◆ WHAT IS NEEDED: Copy the lines below character for character, and omit the pictures from your copy.
________
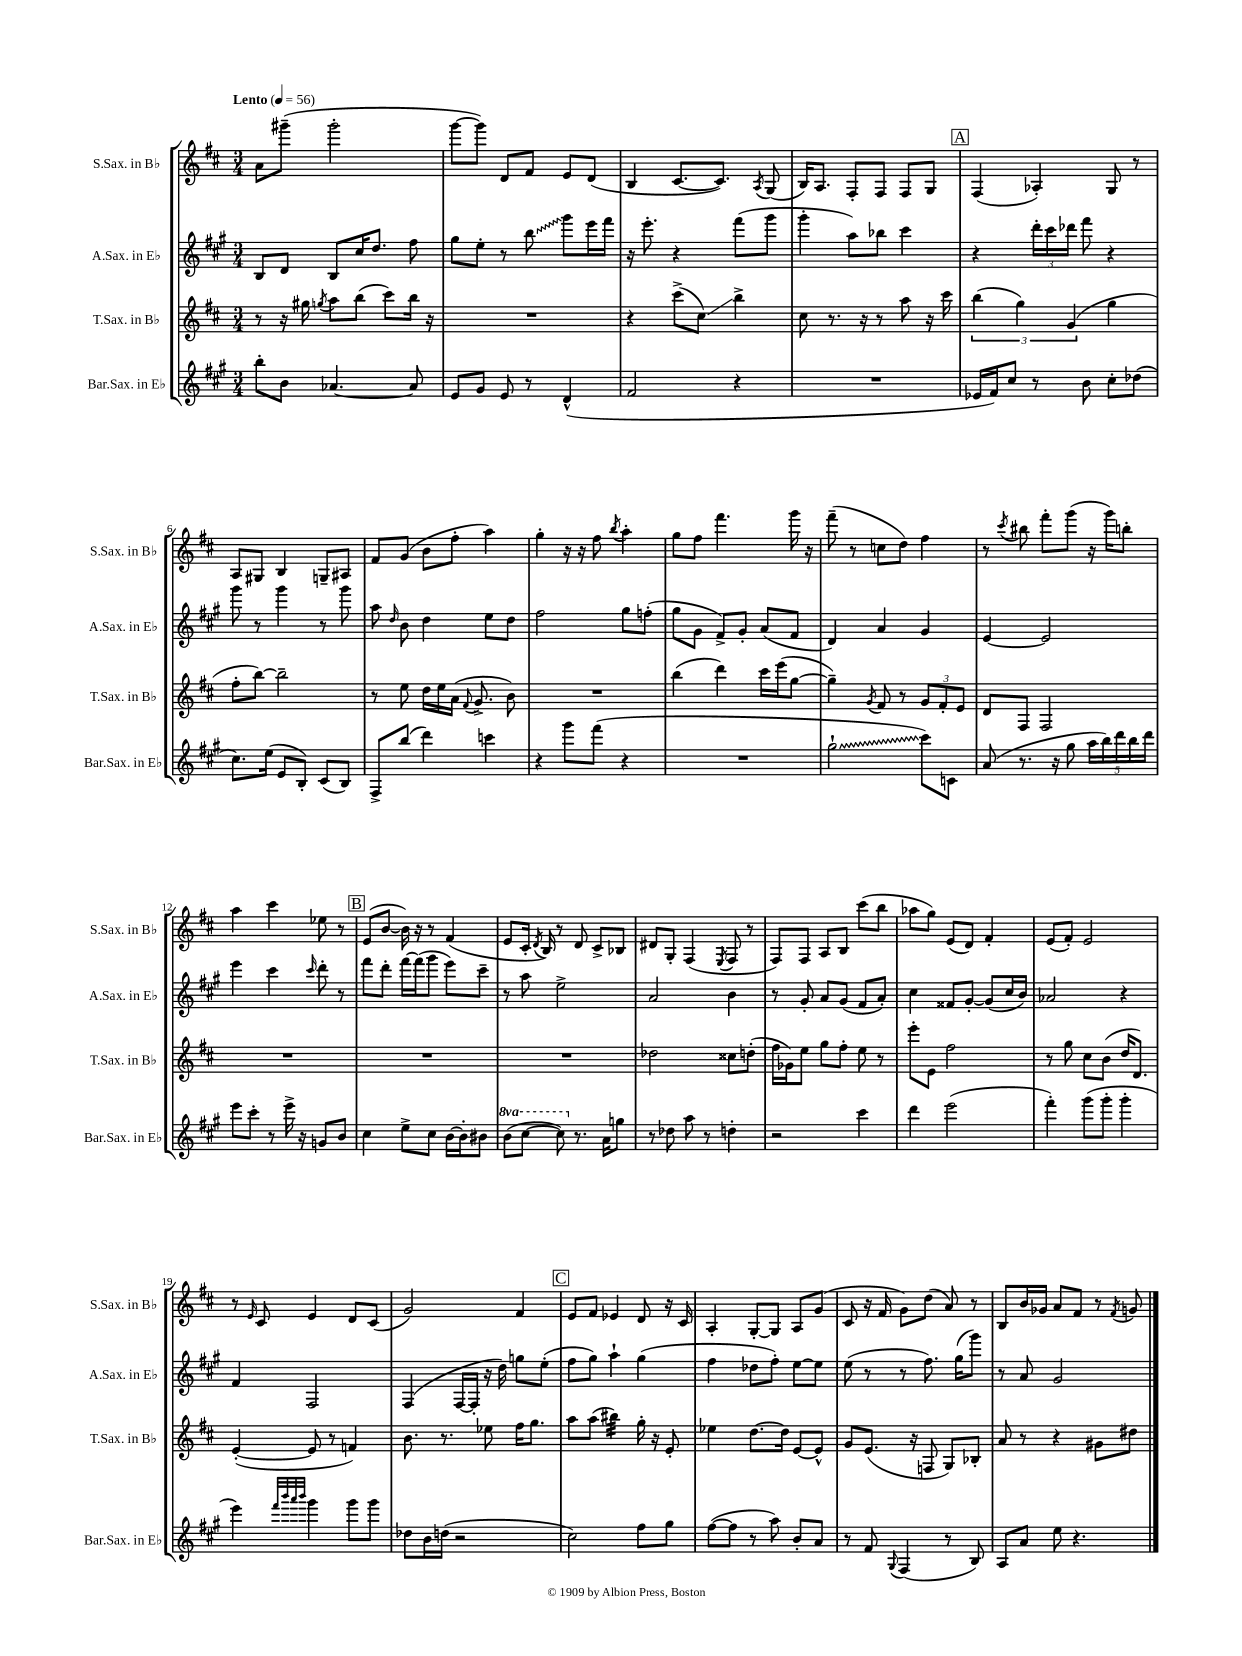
<<
\new StaffGroup <<
\new Staff = "s0" \with { instrumentName = "S.Sax. in Bb" shortInstrumentName = "S.Sax. in Bb" } {
    \clef treble \key d \major \numericTimeSignature \time 3/4 \tempo "Lento" 4 = 56
    \autoBeamOff a'8[ gis'''8]--( gis'''2-. |
    g'''8[~ g'''8]) d'8[ fis'8] e'8[ d'8]( |
    b4 cis'8.[~ cis'8.]) \acciaccatura { a8 } g8( |
    b16[) a8.] fis8[-. fis8] fis8[ g8] |
    \mark \markup { \box "A" } fis4( aes4-.) g8 r8 |
    a8[ gis8] b4 g8[-- ais8] |
    fis'8[ g'8]( b'8[ fis''8]-. a''4) |
    g''4-. r16 r16 fis''8 \acciaccatura { b''8 } a''4-. |
    g''8[ fis''8] fis'''4. g'''16 r16 |
    fis'''8--( r8 c''8[ d''8]) fis''4 |
    r8 \acciaccatura { cis'''8 } bis''8 fis'''8[-. g'''8]( r16 g'''16[) b''8]-. |
    a''4 cis'''4 ees''8 r8 |
    \mark \markup { \box "B" } e'8[( b'8]~ b'16) r16 r8 fis'4( |
    e'8[ cis'16]-. \acciaccatura { d'8 } b16) r8 d'8 cis'8[-> bes8] |
    dis'8[ g8]-. fis4( \acciaccatura { e8 } fis8 r8 |
    fis8[) fis8] a8[ b8] cis'''8[( b''8] |
    aes''8[ g''8]) e'8[( d'8]) fis'4-. |
    e'8[( fis'8]-.) e'2 |
    r8 \grace { e'16 } cis'8 e'4 d'8[ cis'8]( |
    g'2) fis'4 |
    \mark \markup { \box "C" } e'8[ fis'8] ees'4 d'8 r16 cis'16 |
    a4-. g8[~-. g8] a8[ g'8]( |
    cis'8 r16 fis'16 g'8[) d''8]( a'8) r8 |
    b8[ b'16 ges'16] a'8[ fis'8] r8 \acciaccatura { fis'8 } g'8 \bar "|." |
}
\new Staff = "s1" \with { instrumentName = "A.Sax. in Eb" shortInstrumentName = "A.Sax. in Eb" } {
    \clef treble \key a \major \numericTimeSignature \time 3/4
    \autoBeamOff b8[ d'8] b8[ cis''16 d''8.] fis''8 |
    gis''8[ e''8]-. r8 \once \override Glissando.style = #'zigzag b''8\glissando gis'''8[ e'''16 fis'''16] |
    r16 e'''8.-. r4 fis'''8[( gis'''8] |
    gis'''4-. a''8[) bes''8] cis'''4 |
    \mark \markup { \box "A" } r4 \tuplet 3/2 { d'''16[-. cis'''16 des'''16] } fis'''8 r4 |
    gis'''8 r8 gis'''4 r8 gis'''8 |
    a''8 \grace { d''16 } b'8 d''4 e''8[ d''8] |
    fis''2 gis''8[ f''8]-.( |
    gis''8[ gis'8] fis'8[->) gis'8]-. a'8[( fis'8] |
    d'4) a'4 gis'4 |
    e'4~ e'2 |
    e'''4 cis'''4 \grace { cis'''16 } d'''8-. r8 |
    \mark \markup { \box "B" } fis'''8[ d'''8]-. fis'''16[~ fis'''16( gis'''8] e'''8[) cis'''8]-- |
    r8 a''8 e''2-> |
    a'2 b'4 |
    r8 gis'8-. a'8[ gis'8]( fis'8[ a'8]-.) |
    cis''4 fisis'8[ gis'8]~-. gis'8[( cis''16 b'16]) |
    aes'2 r4 |
    fis'4 fis2 |
    fis4( fis16[~ fis16]-. r16 d''16) g''8[ e''8]-.( |
    \mark \markup { \box "C" } fis''8[ gis''8]) a''4-! gis''4( |
    fis''4 des''8[ fis''8]-.) e''8[~ e''8] |
    e''8( r8 r8 fis''8.) gis''16[( gis'''8]) |
    r8 a'8 gis'2 \bar "|." |
}
\new Staff = "s2" \with { instrumentName = "T.Sax. in Bb" shortInstrumentName = "T.Sax. in Bb" } {
    \clef treble \key d \major \numericTimeSignature \time 3/4
    \autoBeamOff r8 r16 gis''16 \acciaccatura { g''8 } a''8[ b''8]( cis'''8[) b''16] r16 |
    R2. |
    r4 cis'''8[->( cis''8]\glissando) b''4-> |
    cis''8 r8. r16 r8 a''8 r16 cis'''16 |
    \mark \markup { \box "A" } \tuplet 3/2 { b''4( g''4) g'4( } g''4 |
    fis''8[-. b''8]~) b''2-- |
    r8 e''8 d''16[ e''16 a'16]( \appoggiatura { fis'8 } g'8.-> b'8) |
    R2. |
    b''4( d'''4) cis'''16[ e'''16( g''8]~ |
    g''4--) \acciaccatura { g'8 } fis'8 r8 \tuplet 3/2 { g'8[ fis'8-. e'8] } |
    d'8[ fis8] fis2 |
    R2. |
    \mark \markup { \box "B" } R2. |
    R2. |
    des''2 cisis''8[ d''8]-.( |
    fis''16[ ges'16) e''8] g''8[ fis''8]-. e''8 r8 |
    e'''8[-. e'8] fis''2 |
    r8 g''8 cis''8[ b'8]( d''16[ d'8.]) |
    e'4~-.( e'8 r8 f'4) |
    b'8. r8. ees''8 fis''16[ g''8.] |
    \mark \markup { \box "C" } a''8[ a''8]( bis''4:32) g''16-. r16 e'8-. |
    ees''4 d''8.[~ d''16] e'8[~ e'8]-^ |
    g'8[ e'8.]( r16 f8 g8[) bes8]-. |
    a'8 r8 r4 gis'8[ dis''8] \bar "|." |
}
\new Staff = "s3" \with { instrumentName = "Bar.Sax. in Eb" shortInstrumentName = "Bar.Sax. in Eb" } {
    \clef treble \key a \major \numericTimeSignature \time 3/4 \set Staff.ottavationMarkups = #ottavation-simple-ordinals
    \autoBeamOff b''8[-. b'8] aes'4.~ aes'8 |
    e'8[ gis'8] e'8 r8 d'4-^( |
    fis'2 r4 |
    R2. |
    \mark \markup { \box "A" } ees'16[ fis'16) cis''8] r8 b'8 cis''8[-. des''8]( |
    cis''8.[) e''16]( e'8[ b8]-.) cis'8[( b8]) |
    fis8[-> b''8]( d'''4) c'''4 |
    r4 gis'''8[ fis'''8]( r4 |
    R2. |
    \once \override Glissando.style = #'zigzag gis''2-!\glissando cis'''8[) c'8] |
    a'8( r8. r16 gis''8 \tuplet 5/4 { a''16[ b''16) d'''16 b''16 d'''16] } |
    e'''8[ cis'''8]-. r8 e'''16-> r16 g'8[ b'8] |
    \mark \markup { \box "B" } cis''4 e''8[-> cis''8] b'16[~ b'16-. bis'8] |
    \ottava #1 b''8[( cis'''8]~ cis'''8) \ottava #0 r8. a'16[ g''8] |
    r8 des''8 a''8 r8 d''4-. |
    r2 cis'''4 |
    d'''4 e'''2( |
    fis'''4-.) gis'''8[( gis'''8]-. gis'''4-. |
    e'''4) \grace { fis'''32[ b'''32 a'''32 b'''32] } gis'''4 gis'''8[ gis'''8] |
    des''8[ b'16 d''16]( r2 |
    \mark \markup { \box "C" } cis''2) fis''8[ gis''8] |
    fis''8[~( fis''8] r8 a''8) b'8[-. a'8] |
    r8 fis'8 \appoggiatura { gis8 } fis4( r8 b8) |
    a8[ a'8] e''8 r4. \bar "|." |
}
>>
>>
________
◆ FINAL RESULT:
<<
\new StaffGroup <<
\new Staff = "s0" \with { instrumentName = "S.Sax. in Bb" shortInstrumentName = "S.Sax. in Bb" } {
    \clef treble \key d \major \numericTimeSignature \time 3/4 \tempo "Lento" 4 = 56
    \autoBeamOff a'8[ gis'''8]--( gis'''2-. |
    g'''8[~ g'''8]) d'8[ fis'8] e'8[ d'8]( |
    b4 cis'8.[~ cis'8.]) \acciaccatura { a8 } g8( |
    b16[) a8.] fis8[-. fis8] fis8[ g8] |
    \mark \markup { \box "A" } fis4( aes4-.) g8 r8 |
    a8[ gis8] b4 g8[-- ais8] |
    fis'8[ g'8]( b'8[ fis''8]-. a''4) |
    g''4-. r16 r16 fis''8 \acciaccatura { b''8 } a''4-. |
    g''8[ fis''8] fis'''4. g'''16 r16 |
    fis'''8--( r8 c''8[ d''8]) fis''4 |
    r8 \acciaccatura { cis'''8 } bis''8 fis'''8[-. g'''8]( r16 g'''16[) b''8]-. |
    a''4 cis'''4 ees''8 r8 |
    \mark \markup { \box "B" } e'8[( b'8]~ b'16) r16 r8 fis'4( |
    e'8[ cis'16]-. \acciaccatura { d'8 } b16) r8 d'8 cis'8[-> bes8] |
    dis'8[ g8]-. fis4( \acciaccatura { e8 } fis8 r8 |
    fis8[) fis8] a8[ b8] cis'''8[( b''8] |
    aes''8[ g''8]) e'8[( d'8]) fis'4-. |
    e'8[( fis'8]-.) e'2 |
    r8 \grace { e'16 } cis'8 e'4 d'8[ cis'8]( |
    g'2) fis'4 |
    \mark \markup { \box "C" } e'8[ fis'8] ees'4 d'8 r16 cis'16 |
    a4-. g8[~-. g8] a8[ g'8]( |
    cis'8 r16 fis'16 g'8[) d''8]( a'8) r8 |
    b8[ b'16 ges'16] a'8[ fis'8] r8 \acciaccatura { fis'8 } g'8 \bar "|." |
}
\new Staff = "s1" \with { instrumentName = "A.Sax. in Eb" shortInstrumentName = "A.Sax. in Eb" } {
    \clef treble \key a \major \numericTimeSignature \time 3/4
    \autoBeamOff b8[ d'8] b8[ cis''16 d''8.] fis''8 |
    gis''8[ e''8]-. r8 \once \override Glissando.style = #'zigzag b''8\glissando gis'''8[ e'''16 fis'''16] |
    r16 e'''8.-. r4 fis'''8[( gis'''8] |
    gis'''4-. a''8[) bes''8] cis'''4 |
    \mark \markup { \box "A" } r4 \tuplet 3/2 { d'''16[-. cis'''16 des'''16] } fis'''8 r4 |
    gis'''8 r8 gis'''4 r8 gis'''8 |
    a''8 \grace { d''16 } b'8 d''4 e''8[ d''8] |
    fis''2 gis''8[ f''8]-.( |
    gis''8[ gis'8] fis'8[->) gis'8]-. a'8[( fis'8] |
    d'4) a'4 gis'4 |
    e'4~ e'2 |
    e'''4 cis'''4 \grace { cis'''16 } d'''8-. r8 |
    \mark \markup { \box "B" } fis'''8[ d'''8]-. fis'''16[~ fis'''16( gis'''8] e'''8[) cis'''8]-- |
    r8 a''8 e''2-> |
    a'2 b'4 |
    r8 gis'8-. a'8[ gis'8]( fis'8[ a'8]-.) |
    cis''4 fisis'8[ gis'8]~-. gis'8[( cis''16 b'16]) |
    aes'2 r4 |
    fis'4 fis2 |
    fis4( fis16[~ fis16]-. r16 d''16) g''8[ e''8]-.( |
    \mark \markup { \box "C" } fis''8[ gis''8]) a''4-! gis''4( |
    fis''4 des''8[ fis''8]-.) e''8[~ e''8] |
    e''8( r8 r8 fis''8.) gis''16[( gis'''8]) |
    r8 a'8 gis'2 \bar "|." |
}
\new Staff = "s2" \with { instrumentName = "T.Sax. in Bb" shortInstrumentName = "T.Sax. in Bb" } {
    \clef treble \key d \major \numericTimeSignature \time 3/4
    \autoBeamOff r8 r16 gis''16 \acciaccatura { g''8 } a''8[ b''8]( cis'''8[) b''16] r16 |
    R2. |
    r4 cis'''8[->( cis''8]\glissando) b''4-> |
    cis''8 r8. r16 r8 a''8 r16 cis'''16 |
    \mark \markup { \box "A" } \tuplet 3/2 { b''4( g''4) g'4( } g''4 |
    fis''8[-. b''8]~) b''2-- |
    r8 e''8 d''16[ e''16 a'16]( \appoggiatura { fis'8 } g'8.-> b'8) |
    R2. |
    b''4( d'''4) cis'''16[ e'''16( g''8]~ |
    g''4--) \acciaccatura { g'8 } fis'8 r8 \tuplet 3/2 { g'8[ fis'8-. e'8] } |
    d'8[ fis8] fis2 |
    R2. |
    \mark \markup { \box "B" } R2. |
    R2. |
    des''2 cisis''8[ d''8]-.( |
    fis''16[ ges'16) e''8] g''8[ fis''8]-. e''8 r8 |
    e'''8[-. e'8] fis''2 |
    r8 g''8 cis''8[ b'8]( d''16[ d'8.]) |
    e'4~-.( e'8 r8 f'4) |
    b'8. r8. ees''8 fis''16[ g''8.] |
    \mark \markup { \box "C" } a''8[ a''8]( bis''4:32) g''16-. r16 e'8-. |
    ees''4 d''8.[~ d''16] e'8[~ e'8]-^ |
    g'8[ e'8.]( r16 f8 g8[) bes8]-. |
    a'8 r8 r4 gis'8[ dis''8] \bar "|." |
}
\new Staff = "s3" \with { instrumentName = "Bar.Sax. in Eb" shortInstrumentName = "Bar.Sax. in Eb" } {
    \clef treble \key a \major \numericTimeSignature \time 3/4 \set Staff.ottavationMarkups = #ottavation-simple-ordinals
    \autoBeamOff b''8[-. b'8] aes'4.~ aes'8 |
    e'8[ gis'8] e'8 r8 d'4-^( |
    fis'2 r4 |
    R2. |
    \mark \markup { \box "A" } ees'16[ fis'16) cis''8] r8 b'8 cis''8[-. des''8]( |
    cis''8.[) e''16]( e'8[ b8]-.) cis'8[( b8]) |
    fis8[-> b''8]( d'''4) c'''4 |
    r4 gis'''8[ fis'''8]( r4 |
    R2. |
    \once \override Glissando.style = #'zigzag gis''2-!\glissando cis'''8[) c'8] |
    a'8( r8. r16 gis''8 \tuplet 5/4 { a''16[ b''16) d'''16 b''16 d'''16] } |
    e'''8[ cis'''8]-. r8 e'''16-> r16 g'8[ b'8] |
    \mark \markup { \box "B" } cis''4 e''8[-> cis''8] b'16[~ b'16-. bis'8] |
    \ottava #1 b''8[( cis'''8]~ cis'''8) \ottava #0 r8. a'16[ g''8] |
    r8 des''8 a''8 r8 d''4-. |
    r2 cis'''4 |
    d'''4 e'''2( |
    fis'''4-.) gis'''8[( gis'''8]-. gis'''4-. |
    e'''4) \grace { fis'''32[ b'''32 a'''32 b'''32] } gis'''4 gis'''8[ gis'''8] |
    des''8[ b'16 d''16]( r2 |
    \mark \markup { \box "C" } cis''2) fis''8[ gis''8] |
    fis''8[~( fis''8] r8 a''8) b'8[-. a'8] |
    r8 fis'8 \appoggiatura { gis8 } fis4( r8 b8) |
    a8[ a'8] e''8 r4. \bar "|." |
}
>>
>>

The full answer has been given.